■ **Goal of the exercise**
After locating the line with "orange cross: (52, 52) -> (116, 116), moved" below, output it and each following line exactly, stopping after the line with "green ellipse: (92, 183) -> (117, 166), moved". No pictures.

Items listed in a dataset
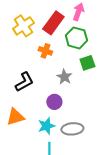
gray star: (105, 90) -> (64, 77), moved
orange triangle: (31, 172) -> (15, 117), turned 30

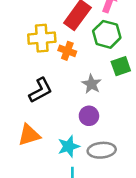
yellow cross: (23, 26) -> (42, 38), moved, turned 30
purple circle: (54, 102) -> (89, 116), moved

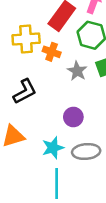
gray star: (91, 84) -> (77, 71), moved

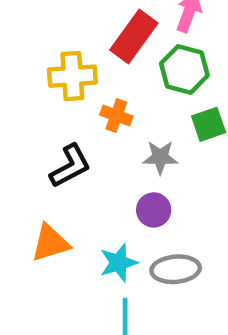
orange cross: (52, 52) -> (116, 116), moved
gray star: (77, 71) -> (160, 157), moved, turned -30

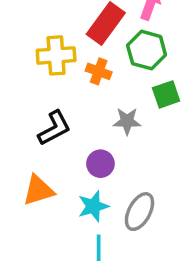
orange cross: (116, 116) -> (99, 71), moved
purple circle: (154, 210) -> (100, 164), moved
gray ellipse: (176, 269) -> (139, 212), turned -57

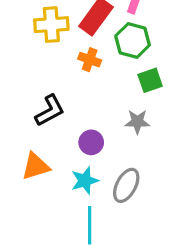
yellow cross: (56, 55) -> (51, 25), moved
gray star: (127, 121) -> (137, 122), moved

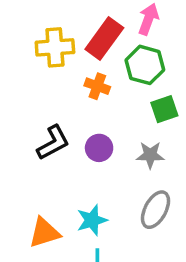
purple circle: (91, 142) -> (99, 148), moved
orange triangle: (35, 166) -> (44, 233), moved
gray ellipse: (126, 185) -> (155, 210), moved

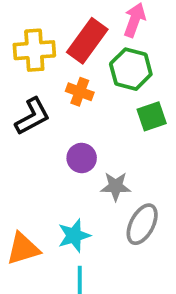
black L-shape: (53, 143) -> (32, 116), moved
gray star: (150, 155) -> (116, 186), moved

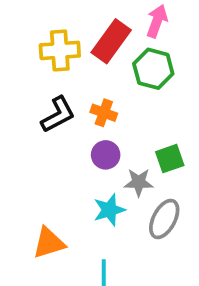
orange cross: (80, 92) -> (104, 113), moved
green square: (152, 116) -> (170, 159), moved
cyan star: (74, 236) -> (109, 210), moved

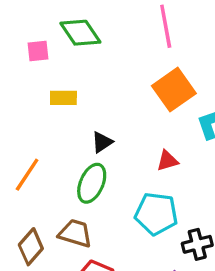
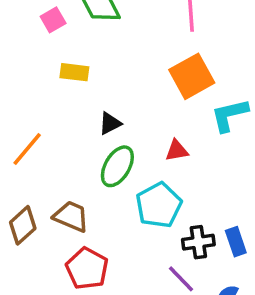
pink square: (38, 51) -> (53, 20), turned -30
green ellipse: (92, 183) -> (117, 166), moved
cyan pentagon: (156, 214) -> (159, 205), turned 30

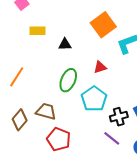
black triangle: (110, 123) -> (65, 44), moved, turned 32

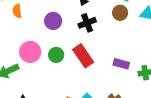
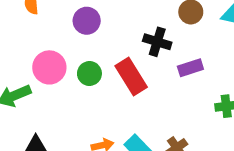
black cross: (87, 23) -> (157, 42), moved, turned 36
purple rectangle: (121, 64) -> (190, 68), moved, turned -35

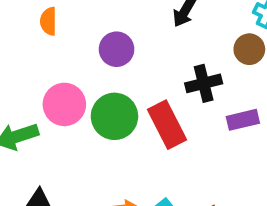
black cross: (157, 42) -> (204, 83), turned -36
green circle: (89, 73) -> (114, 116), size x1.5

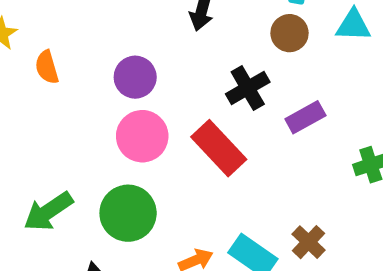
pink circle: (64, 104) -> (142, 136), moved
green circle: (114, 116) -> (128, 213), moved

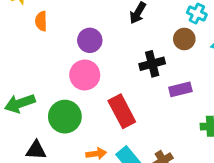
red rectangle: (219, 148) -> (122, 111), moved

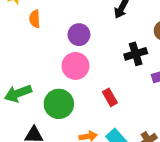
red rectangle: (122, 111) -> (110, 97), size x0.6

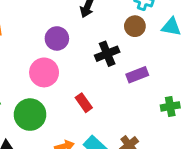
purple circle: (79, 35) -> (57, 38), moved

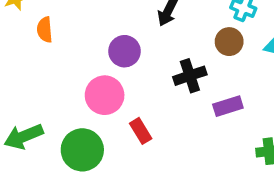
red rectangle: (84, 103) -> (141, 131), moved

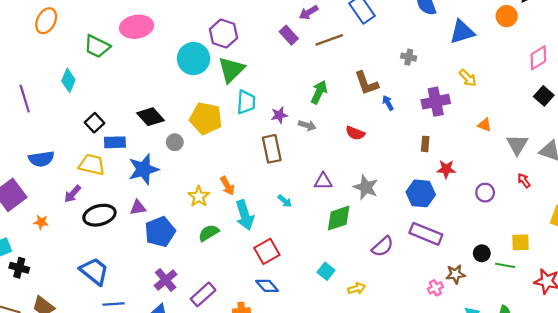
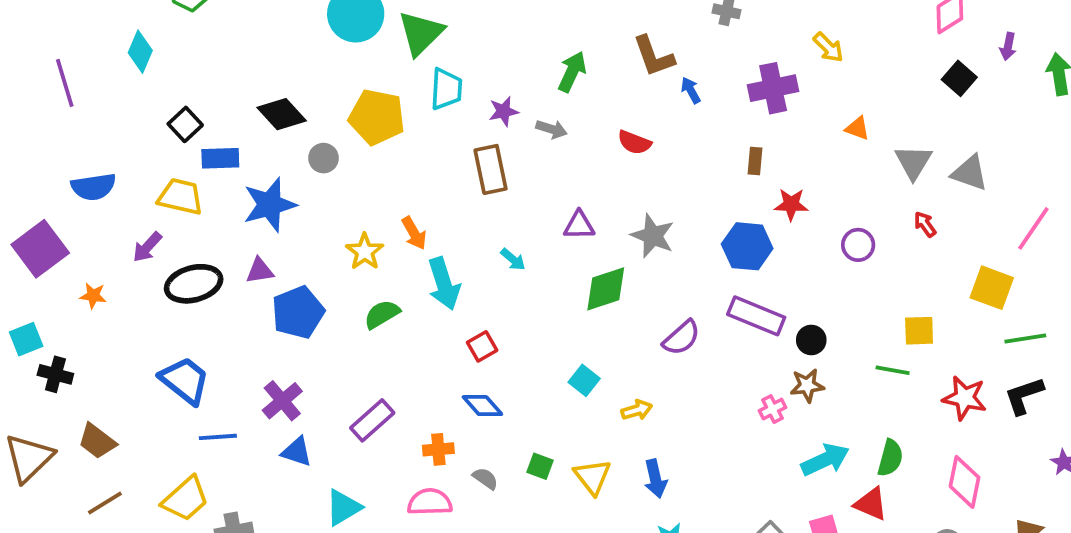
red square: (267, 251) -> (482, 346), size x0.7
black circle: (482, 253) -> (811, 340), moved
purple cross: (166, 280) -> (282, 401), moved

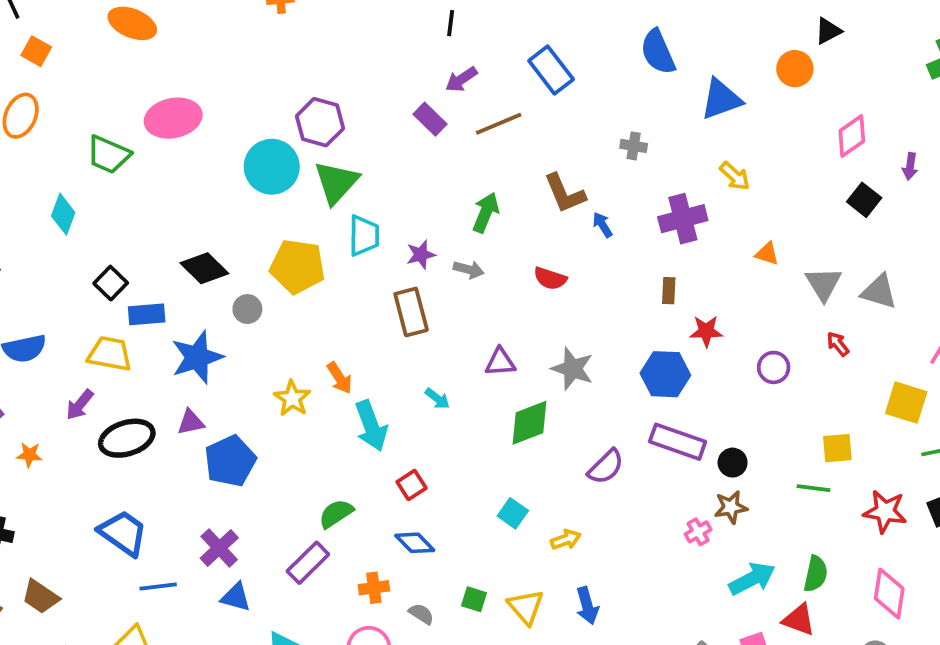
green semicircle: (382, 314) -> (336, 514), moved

■ **Answer to the exercise**
orange cross: (52, 52) -> (116, 116), moved
gray star: (77, 71) -> (160, 157), moved, turned -30

orange cross: (116, 116) -> (99, 71), moved
purple circle: (154, 210) -> (100, 164), moved
gray ellipse: (176, 269) -> (139, 212), turned -57

yellow cross: (56, 55) -> (51, 25), moved
gray star: (127, 121) -> (137, 122), moved

purple circle: (91, 142) -> (99, 148), moved
orange triangle: (35, 166) -> (44, 233), moved
gray ellipse: (126, 185) -> (155, 210), moved

black L-shape: (53, 143) -> (32, 116), moved
gray star: (150, 155) -> (116, 186), moved

orange cross: (80, 92) -> (104, 113), moved
green square: (152, 116) -> (170, 159), moved
cyan star: (74, 236) -> (109, 210), moved

pink square: (38, 51) -> (53, 20), turned -30
green ellipse: (92, 183) -> (117, 166), moved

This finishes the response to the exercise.